Copy every line of text in the data below word for word, omitting the pictures.

▬▬▬

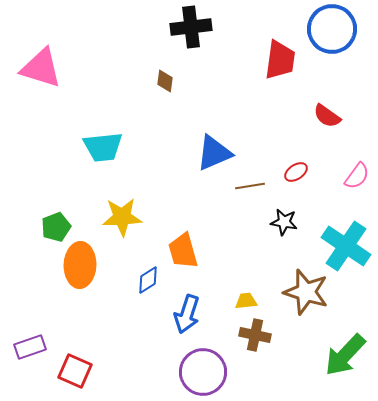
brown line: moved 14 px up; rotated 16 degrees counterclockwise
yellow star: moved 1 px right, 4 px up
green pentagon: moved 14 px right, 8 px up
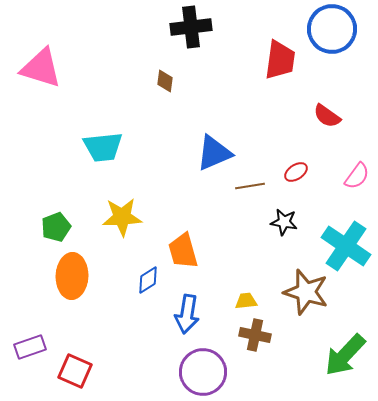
orange ellipse: moved 8 px left, 11 px down
blue arrow: rotated 9 degrees counterclockwise
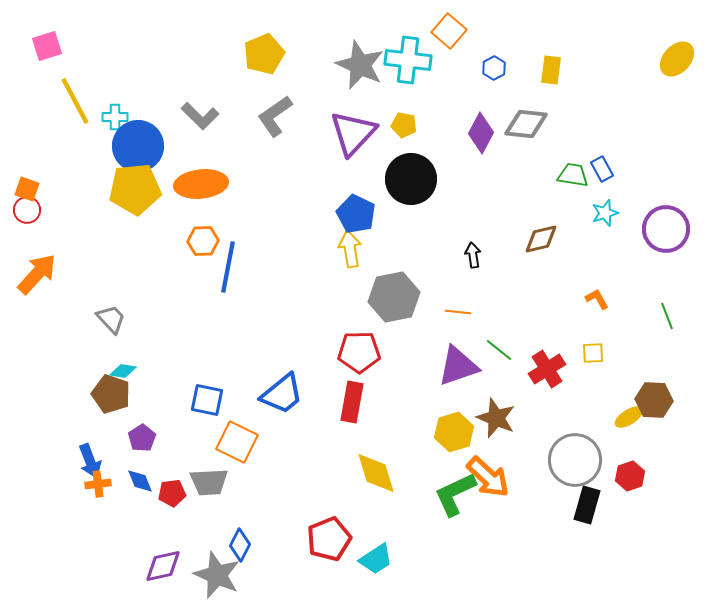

▬▬▬

## RESULT
brown line: moved 14 px up; rotated 16 degrees counterclockwise
yellow star: moved 1 px right, 4 px up
green pentagon: moved 14 px right, 8 px up
orange ellipse: moved 8 px left, 11 px down
blue arrow: rotated 9 degrees counterclockwise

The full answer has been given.